## What the task asks:
Leave the pictures behind and repeat all the entries exactly.

## Data:
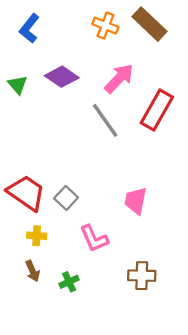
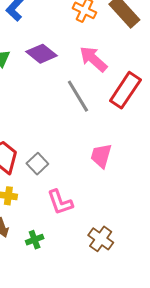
pink arrow: (119, 78) -> (93, 59), turned -96
pink trapezoid: (136, 201) -> (101, 156), moved
brown cross: (142, 276) -> (101, 239), turned 30

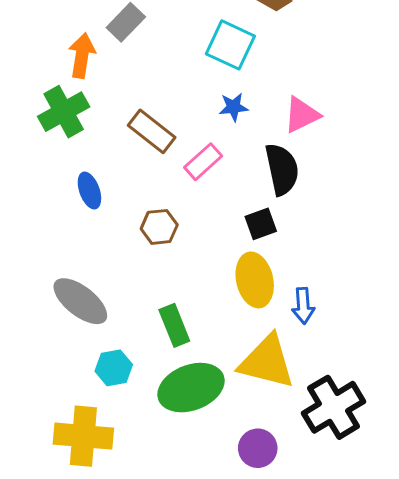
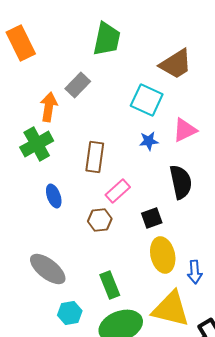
pink triangle: (302, 115) -> (185, 130), moved
brown rectangle: (152, 131) -> (95, 157), turned 60
pink rectangle: (203, 162) -> (118, 191), moved
black square: (261, 224) -> (152, 218), moved

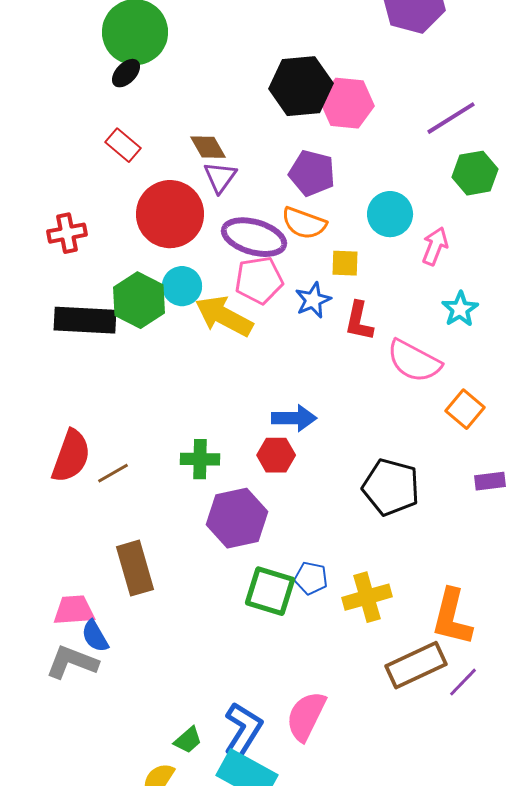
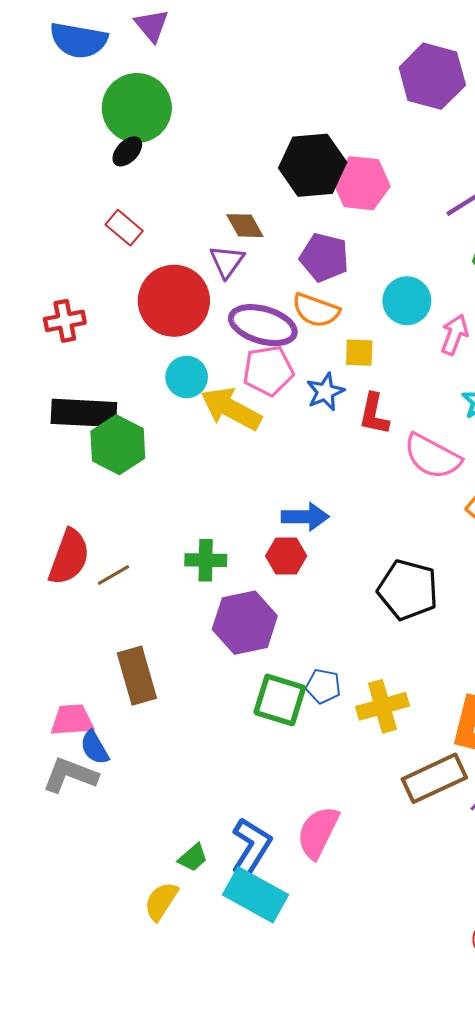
brown diamond: (208, 147) -> (245, 226), moved
green hexagon: (139, 300) -> (118, 445), moved

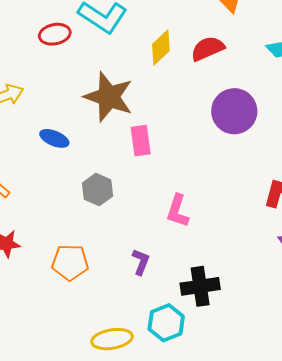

## Solution for this exercise:
pink arrow: (119, 78) -> (93, 59), turned -96
pink trapezoid: (136, 201) -> (101, 156), moved
brown cross: (142, 276) -> (101, 239), turned 30

pink triangle: (302, 115) -> (185, 130), moved
brown rectangle: (152, 131) -> (95, 157), turned 60
pink rectangle: (203, 162) -> (118, 191), moved
black square: (261, 224) -> (152, 218), moved

brown diamond: (208, 147) -> (245, 226), moved
green hexagon: (139, 300) -> (118, 445), moved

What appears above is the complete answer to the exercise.